Among the entries below, determine how many lines contain the word "replace" and state only that figure.

─── Data records

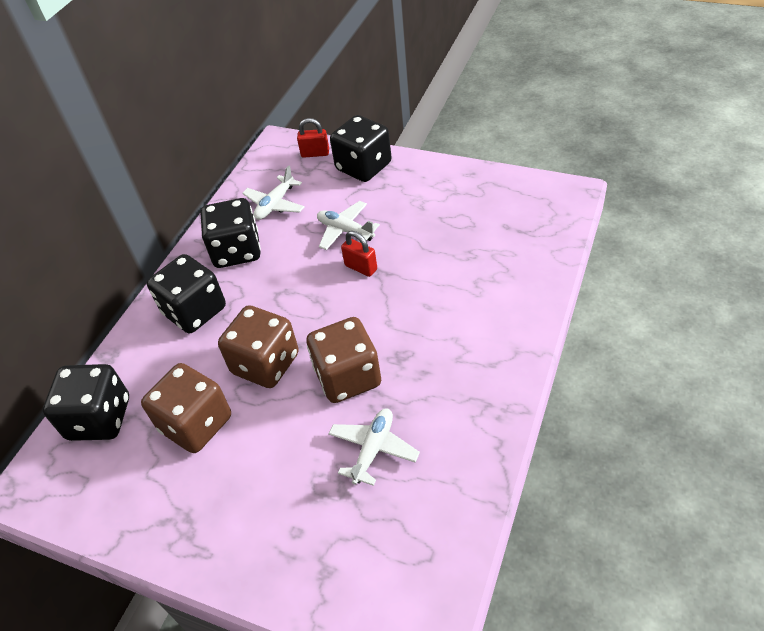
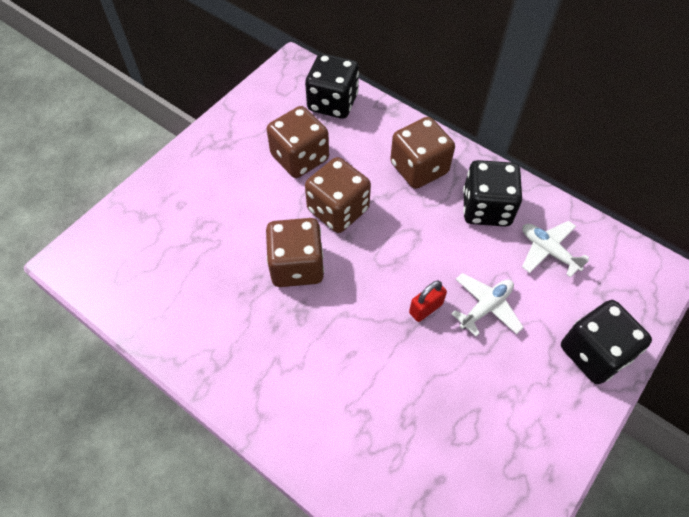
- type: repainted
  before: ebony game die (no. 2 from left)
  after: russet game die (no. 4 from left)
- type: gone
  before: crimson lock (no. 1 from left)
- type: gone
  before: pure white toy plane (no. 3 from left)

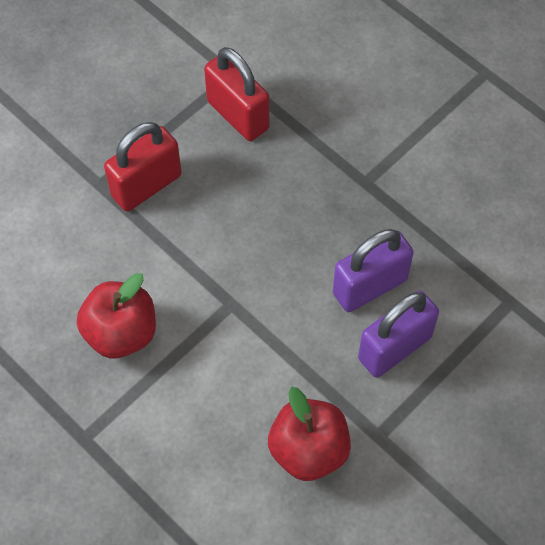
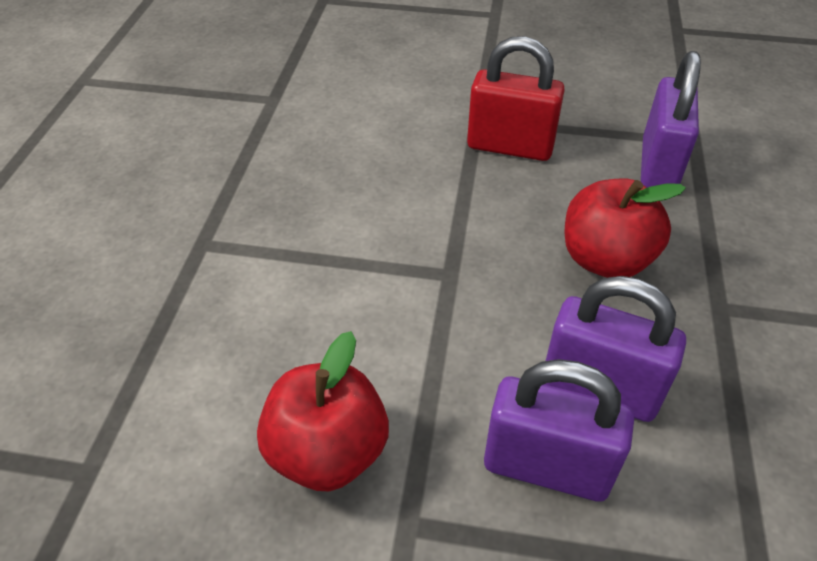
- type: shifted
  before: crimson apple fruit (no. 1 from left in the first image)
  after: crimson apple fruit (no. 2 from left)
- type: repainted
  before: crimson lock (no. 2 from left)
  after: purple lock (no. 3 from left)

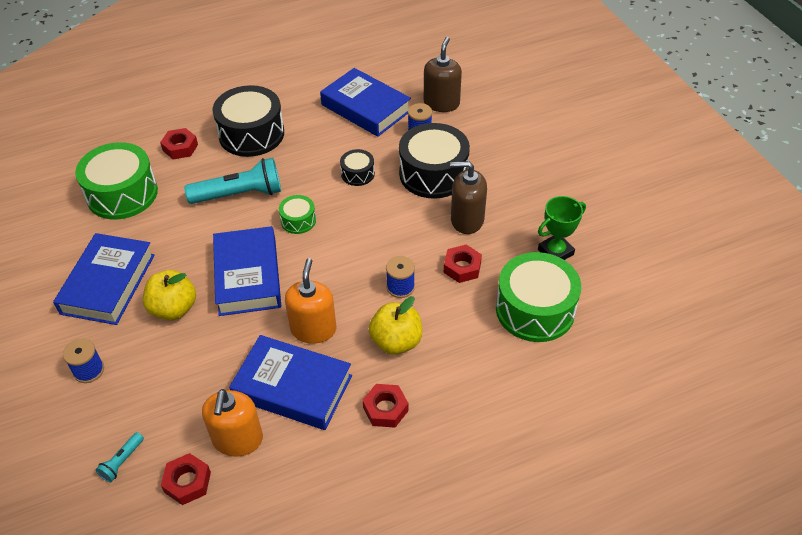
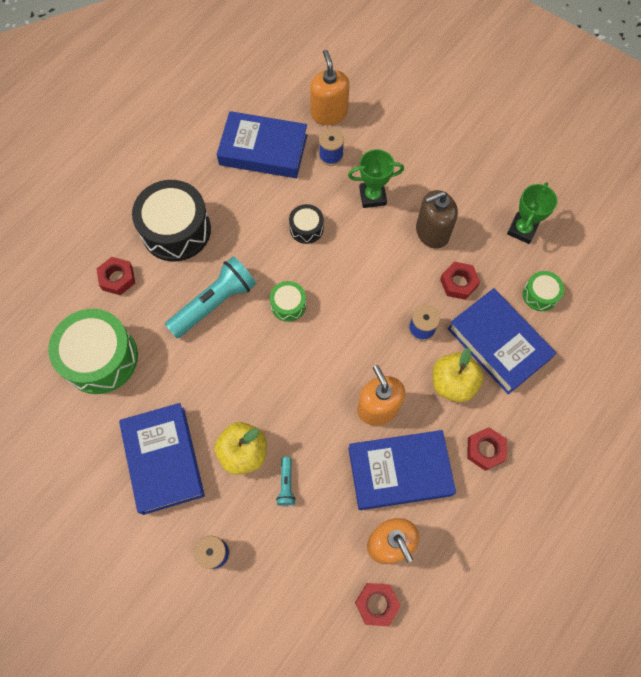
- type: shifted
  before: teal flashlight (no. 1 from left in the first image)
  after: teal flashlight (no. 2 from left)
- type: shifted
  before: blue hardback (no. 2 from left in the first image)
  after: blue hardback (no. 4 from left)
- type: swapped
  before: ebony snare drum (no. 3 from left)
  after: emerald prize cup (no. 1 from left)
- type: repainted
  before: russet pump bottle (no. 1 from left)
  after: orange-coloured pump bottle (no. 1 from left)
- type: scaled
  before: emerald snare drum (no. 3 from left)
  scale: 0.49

──────
─── Data records

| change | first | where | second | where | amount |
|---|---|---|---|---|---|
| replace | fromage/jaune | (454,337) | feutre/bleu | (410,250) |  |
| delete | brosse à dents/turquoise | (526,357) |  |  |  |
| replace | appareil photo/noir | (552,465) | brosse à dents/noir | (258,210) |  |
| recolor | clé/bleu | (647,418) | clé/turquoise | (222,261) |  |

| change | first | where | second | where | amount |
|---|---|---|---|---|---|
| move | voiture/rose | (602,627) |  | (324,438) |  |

──────

▸ **Written reply**: 2